WORK TASK –
Output the lines below exactly, please, from the first line until the line with "M4: motor 6V", counting both.

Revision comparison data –
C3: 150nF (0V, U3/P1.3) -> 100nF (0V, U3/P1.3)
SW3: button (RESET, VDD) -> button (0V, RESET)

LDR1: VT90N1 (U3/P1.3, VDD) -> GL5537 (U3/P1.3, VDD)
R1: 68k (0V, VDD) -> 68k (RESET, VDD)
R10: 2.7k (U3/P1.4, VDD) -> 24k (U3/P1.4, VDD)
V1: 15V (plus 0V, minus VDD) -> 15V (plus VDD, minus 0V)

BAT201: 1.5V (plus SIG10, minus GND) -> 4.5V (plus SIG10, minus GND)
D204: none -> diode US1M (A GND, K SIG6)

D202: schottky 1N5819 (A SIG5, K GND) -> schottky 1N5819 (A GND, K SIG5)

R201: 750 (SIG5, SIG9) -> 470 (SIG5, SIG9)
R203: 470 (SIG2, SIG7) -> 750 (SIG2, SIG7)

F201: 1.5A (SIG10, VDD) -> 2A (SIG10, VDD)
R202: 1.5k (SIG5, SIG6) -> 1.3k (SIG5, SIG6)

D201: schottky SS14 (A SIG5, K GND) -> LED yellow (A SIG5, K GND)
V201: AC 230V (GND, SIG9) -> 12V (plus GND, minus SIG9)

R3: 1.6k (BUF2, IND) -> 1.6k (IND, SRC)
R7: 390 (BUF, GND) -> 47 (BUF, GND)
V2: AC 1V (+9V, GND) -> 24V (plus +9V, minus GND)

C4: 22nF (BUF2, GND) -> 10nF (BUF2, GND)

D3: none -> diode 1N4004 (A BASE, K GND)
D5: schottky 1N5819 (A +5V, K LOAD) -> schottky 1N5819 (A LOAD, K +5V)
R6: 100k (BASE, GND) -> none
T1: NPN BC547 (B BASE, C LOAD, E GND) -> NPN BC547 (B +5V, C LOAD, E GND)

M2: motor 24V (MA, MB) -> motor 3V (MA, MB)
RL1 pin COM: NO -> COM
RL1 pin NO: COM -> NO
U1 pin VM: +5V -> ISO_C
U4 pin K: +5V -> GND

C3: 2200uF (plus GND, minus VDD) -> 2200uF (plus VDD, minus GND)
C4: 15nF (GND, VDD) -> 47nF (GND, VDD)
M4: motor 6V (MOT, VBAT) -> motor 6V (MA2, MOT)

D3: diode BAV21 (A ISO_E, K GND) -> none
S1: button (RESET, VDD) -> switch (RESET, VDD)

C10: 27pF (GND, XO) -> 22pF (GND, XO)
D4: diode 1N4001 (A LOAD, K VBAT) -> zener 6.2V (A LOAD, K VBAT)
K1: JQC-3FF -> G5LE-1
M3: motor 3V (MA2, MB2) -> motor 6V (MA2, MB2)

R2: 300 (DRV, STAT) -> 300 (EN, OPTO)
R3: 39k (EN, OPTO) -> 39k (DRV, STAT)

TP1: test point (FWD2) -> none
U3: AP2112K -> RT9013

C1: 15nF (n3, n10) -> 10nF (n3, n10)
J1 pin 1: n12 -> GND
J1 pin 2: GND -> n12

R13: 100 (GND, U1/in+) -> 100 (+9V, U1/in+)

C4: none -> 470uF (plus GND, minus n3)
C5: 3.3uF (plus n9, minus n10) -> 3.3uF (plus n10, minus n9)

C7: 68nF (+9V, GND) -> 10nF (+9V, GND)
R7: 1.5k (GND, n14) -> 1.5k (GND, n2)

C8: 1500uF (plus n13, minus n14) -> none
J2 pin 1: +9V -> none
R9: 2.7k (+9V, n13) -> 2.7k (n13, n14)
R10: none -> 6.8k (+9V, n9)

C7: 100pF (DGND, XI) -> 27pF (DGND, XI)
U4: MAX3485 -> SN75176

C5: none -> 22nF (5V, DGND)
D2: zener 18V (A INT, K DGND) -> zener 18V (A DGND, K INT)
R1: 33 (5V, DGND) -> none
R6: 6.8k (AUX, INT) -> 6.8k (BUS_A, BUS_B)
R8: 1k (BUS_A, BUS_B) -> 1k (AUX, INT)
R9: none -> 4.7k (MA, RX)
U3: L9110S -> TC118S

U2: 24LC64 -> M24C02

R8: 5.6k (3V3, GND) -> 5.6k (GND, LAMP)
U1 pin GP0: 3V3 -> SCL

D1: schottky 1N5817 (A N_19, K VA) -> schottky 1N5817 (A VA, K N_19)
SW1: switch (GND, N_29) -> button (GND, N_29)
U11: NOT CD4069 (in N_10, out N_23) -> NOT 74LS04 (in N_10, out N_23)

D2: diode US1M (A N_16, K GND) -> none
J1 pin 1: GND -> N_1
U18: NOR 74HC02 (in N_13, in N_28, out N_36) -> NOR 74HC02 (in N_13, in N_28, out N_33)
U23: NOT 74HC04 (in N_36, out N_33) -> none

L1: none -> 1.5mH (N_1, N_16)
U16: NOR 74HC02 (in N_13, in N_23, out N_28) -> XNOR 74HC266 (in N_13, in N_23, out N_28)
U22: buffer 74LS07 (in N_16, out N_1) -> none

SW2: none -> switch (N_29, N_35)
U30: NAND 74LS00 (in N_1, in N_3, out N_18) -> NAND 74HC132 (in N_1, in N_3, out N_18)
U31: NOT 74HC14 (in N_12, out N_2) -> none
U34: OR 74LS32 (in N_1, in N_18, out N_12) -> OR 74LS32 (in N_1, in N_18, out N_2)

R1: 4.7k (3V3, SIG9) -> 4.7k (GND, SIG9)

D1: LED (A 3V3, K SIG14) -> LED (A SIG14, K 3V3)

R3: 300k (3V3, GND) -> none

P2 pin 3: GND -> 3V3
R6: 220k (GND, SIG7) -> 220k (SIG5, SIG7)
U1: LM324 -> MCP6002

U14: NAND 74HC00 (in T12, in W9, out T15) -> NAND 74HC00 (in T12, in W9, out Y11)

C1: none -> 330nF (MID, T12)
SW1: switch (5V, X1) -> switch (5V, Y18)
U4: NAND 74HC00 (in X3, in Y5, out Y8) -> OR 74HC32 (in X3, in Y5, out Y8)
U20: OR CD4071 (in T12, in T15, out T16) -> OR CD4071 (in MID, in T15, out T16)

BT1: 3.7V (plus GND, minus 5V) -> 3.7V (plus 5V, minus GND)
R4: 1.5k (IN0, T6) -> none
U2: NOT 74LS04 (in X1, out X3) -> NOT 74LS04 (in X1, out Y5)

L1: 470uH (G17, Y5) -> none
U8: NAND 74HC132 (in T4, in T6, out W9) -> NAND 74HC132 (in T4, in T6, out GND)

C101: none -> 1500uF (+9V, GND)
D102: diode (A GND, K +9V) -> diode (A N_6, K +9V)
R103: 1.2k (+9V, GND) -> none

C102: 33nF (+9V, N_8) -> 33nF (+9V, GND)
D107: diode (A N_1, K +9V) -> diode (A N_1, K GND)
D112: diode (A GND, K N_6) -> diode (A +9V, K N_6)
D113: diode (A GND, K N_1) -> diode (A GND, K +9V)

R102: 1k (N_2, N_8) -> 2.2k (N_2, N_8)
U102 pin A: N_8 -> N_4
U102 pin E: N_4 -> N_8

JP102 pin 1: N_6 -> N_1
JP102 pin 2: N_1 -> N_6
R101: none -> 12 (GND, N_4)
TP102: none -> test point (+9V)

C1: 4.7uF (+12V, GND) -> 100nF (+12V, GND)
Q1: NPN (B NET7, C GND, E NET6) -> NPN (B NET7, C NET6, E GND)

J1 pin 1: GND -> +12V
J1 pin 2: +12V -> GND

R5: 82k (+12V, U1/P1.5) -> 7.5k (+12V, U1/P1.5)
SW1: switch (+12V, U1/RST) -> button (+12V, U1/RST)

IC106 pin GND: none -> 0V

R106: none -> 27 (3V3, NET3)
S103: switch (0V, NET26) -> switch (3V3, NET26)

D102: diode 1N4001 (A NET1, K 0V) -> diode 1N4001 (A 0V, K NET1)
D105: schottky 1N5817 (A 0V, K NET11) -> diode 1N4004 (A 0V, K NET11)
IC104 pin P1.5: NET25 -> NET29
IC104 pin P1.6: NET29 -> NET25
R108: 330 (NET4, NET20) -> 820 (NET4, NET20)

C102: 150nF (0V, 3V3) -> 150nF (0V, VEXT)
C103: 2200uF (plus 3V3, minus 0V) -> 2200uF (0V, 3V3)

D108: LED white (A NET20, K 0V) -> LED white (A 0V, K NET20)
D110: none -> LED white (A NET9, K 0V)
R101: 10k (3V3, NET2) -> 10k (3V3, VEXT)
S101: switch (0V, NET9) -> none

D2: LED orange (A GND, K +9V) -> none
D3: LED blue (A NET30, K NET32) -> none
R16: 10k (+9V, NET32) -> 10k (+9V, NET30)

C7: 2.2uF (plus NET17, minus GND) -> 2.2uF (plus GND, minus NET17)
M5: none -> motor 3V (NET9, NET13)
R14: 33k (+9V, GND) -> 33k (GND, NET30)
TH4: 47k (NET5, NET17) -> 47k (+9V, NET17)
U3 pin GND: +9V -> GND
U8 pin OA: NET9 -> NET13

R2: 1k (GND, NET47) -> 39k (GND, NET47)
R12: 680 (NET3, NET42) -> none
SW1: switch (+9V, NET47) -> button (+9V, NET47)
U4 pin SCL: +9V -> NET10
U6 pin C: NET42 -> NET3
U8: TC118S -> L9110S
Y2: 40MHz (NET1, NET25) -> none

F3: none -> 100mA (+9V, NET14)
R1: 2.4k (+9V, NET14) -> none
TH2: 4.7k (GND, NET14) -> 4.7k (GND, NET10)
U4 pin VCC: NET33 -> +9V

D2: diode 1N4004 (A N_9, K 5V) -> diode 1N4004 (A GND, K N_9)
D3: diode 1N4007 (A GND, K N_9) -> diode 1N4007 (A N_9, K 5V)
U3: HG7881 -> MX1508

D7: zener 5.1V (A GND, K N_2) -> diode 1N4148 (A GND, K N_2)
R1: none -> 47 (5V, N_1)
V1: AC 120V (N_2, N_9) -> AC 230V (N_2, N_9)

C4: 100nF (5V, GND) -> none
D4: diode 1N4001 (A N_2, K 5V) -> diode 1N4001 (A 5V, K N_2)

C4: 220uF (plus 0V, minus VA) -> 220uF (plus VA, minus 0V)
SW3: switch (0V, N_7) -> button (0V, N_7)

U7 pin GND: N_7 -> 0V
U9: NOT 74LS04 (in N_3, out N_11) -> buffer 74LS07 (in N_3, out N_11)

EXERCISE ANSWER –
C3: 150nF (0V, U3/P1.3) -> 100nF (0V, U3/P1.3)
SW3: button (RESET, VDD) -> button (0V, RESET)

LDR1: VT90N1 (U3/P1.3, VDD) -> GL5537 (U3/P1.3, VDD)
R1: 68k (0V, VDD) -> 68k (RESET, VDD)
R10: 2.7k (U3/P1.4, VDD) -> 24k (U3/P1.4, VDD)
V1: 15V (plus 0V, minus VDD) -> 15V (plus VDD, minus 0V)

BAT201: 1.5V (plus SIG10, minus GND) -> 4.5V (plus SIG10, minus GND)
D204: none -> diode US1M (A GND, K SIG6)

D202: schottky 1N5819 (A SIG5, K GND) -> schottky 1N5819 (A GND, K SIG5)

R201: 750 (SIG5, SIG9) -> 470 (SIG5, SIG9)
R203: 470 (SIG2, SIG7) -> 750 (SIG2, SIG7)

F201: 1.5A (SIG10, VDD) -> 2A (SIG10, VDD)
R202: 1.5k (SIG5, SIG6) -> 1.3k (SIG5, SIG6)

D201: schottky SS14 (A SIG5, K GND) -> LED yellow (A SIG5, K GND)
V201: AC 230V (GND, SIG9) -> 12V (plus GND, minus SIG9)

R3: 1.6k (BUF2, IND) -> 1.6k (IND, SRC)
R7: 390 (BUF, GND) -> 47 (BUF, GND)
V2: AC 1V (+9V, GND) -> 24V (plus +9V, minus GND)

C4: 22nF (BUF2, GND) -> 10nF (BUF2, GND)

D3: none -> diode 1N4004 (A BASE, K GND)
D5: schottky 1N5819 (A +5V, K LOAD) -> schottky 1N5819 (A LOAD, K +5V)
R6: 100k (BASE, GND) -> none
T1: NPN BC547 (B BASE, C LOAD, E GND) -> NPN BC547 (B +5V, C LOAD, E GND)

M2: motor 24V (MA, MB) -> motor 3V (MA, MB)
RL1 pin COM: NO -> COM
RL1 pin NO: COM -> NO
U1 pin VM: +5V -> ISO_C
U4 pin K: +5V -> GND

C3: 2200uF (plus GND, minus VDD) -> 2200uF (plus VDD, minus GND)
C4: 15nF (GND, VDD) -> 47nF (GND, VDD)
M4: motor 6V (MOT, VBAT) -> motor 6V (MA2, MOT)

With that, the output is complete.